Start of DATA SHOWN

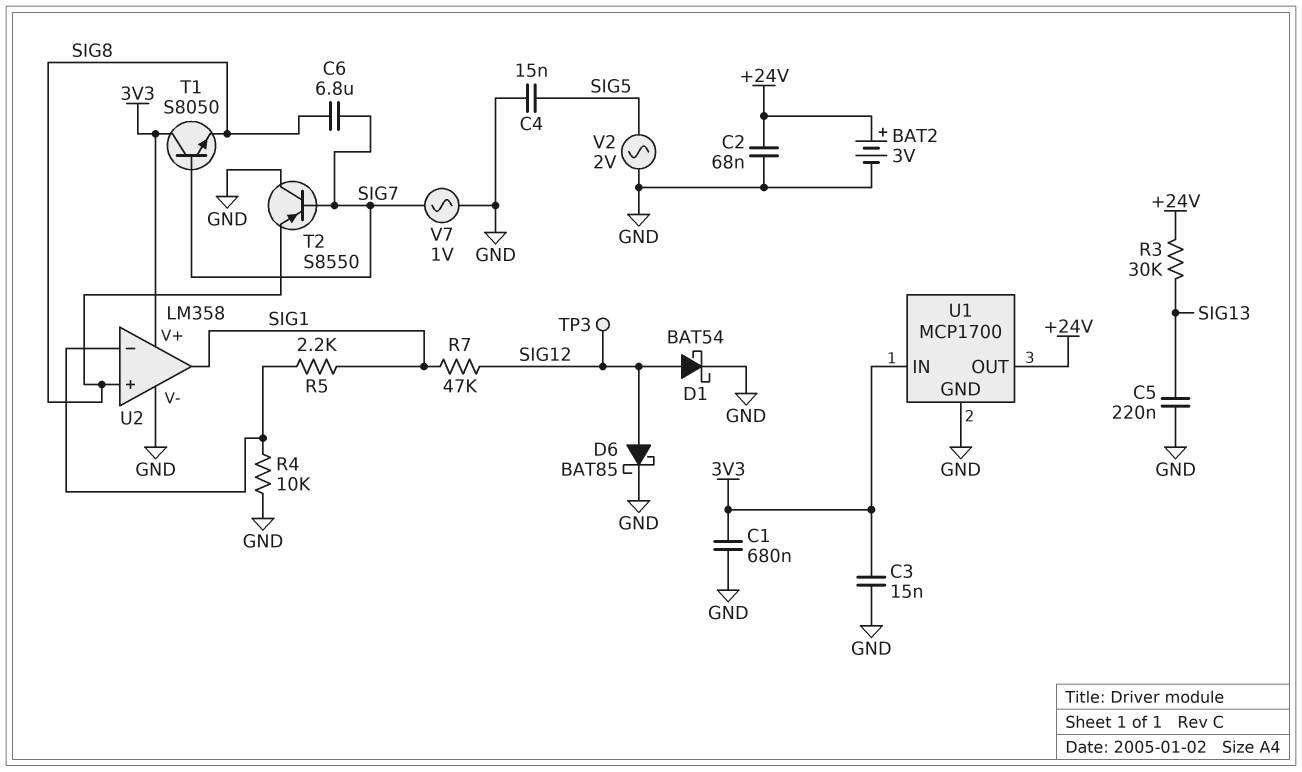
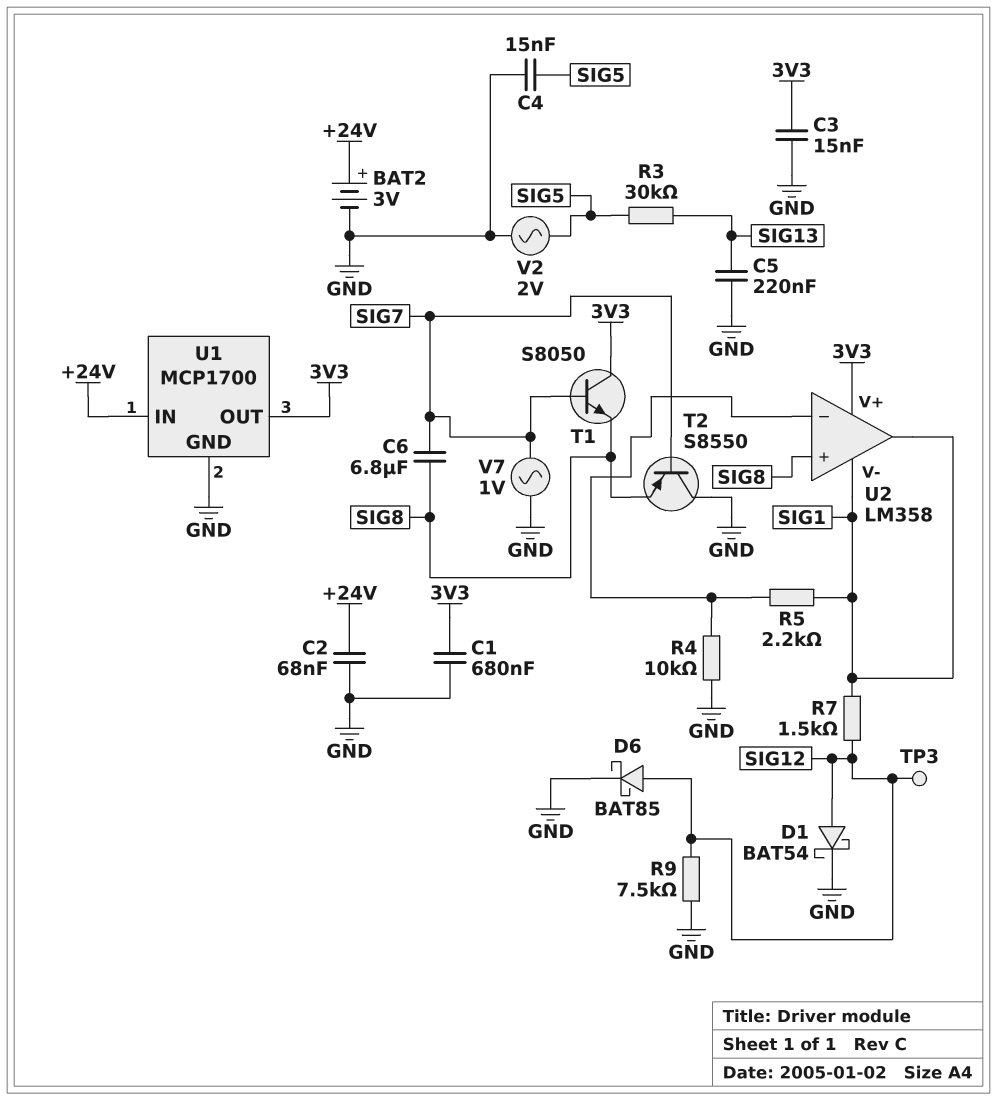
R3: 30k (+24V, SIG13) -> 30k (SIG5, SIG13)
R7: 47k (SIG1, SIG12) -> 1.5k (SIG1, SIG12)
R9: none -> 7.5k (GND, SIG12)
U1 pin IN: 3V3 -> +24V
U1 pin OUT: +24V -> 3V3
U2 pin V-: GND -> SIG1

End of DATA SHOWN

(PROBLEM DESCRIPTION):
Starting at the line that holds "R7: 47k (SIG1, SIG12) -> 1.5k (SIG1, SIG12)", retype each line exactly through the end of the entries, both ends included.

(TASK ANSWER):
R7: 47k (SIG1, SIG12) -> 1.5k (SIG1, SIG12)
R9: none -> 7.5k (GND, SIG12)
U1 pin IN: 3V3 -> +24V
U1 pin OUT: +24V -> 3V3
U2 pin V-: GND -> SIG1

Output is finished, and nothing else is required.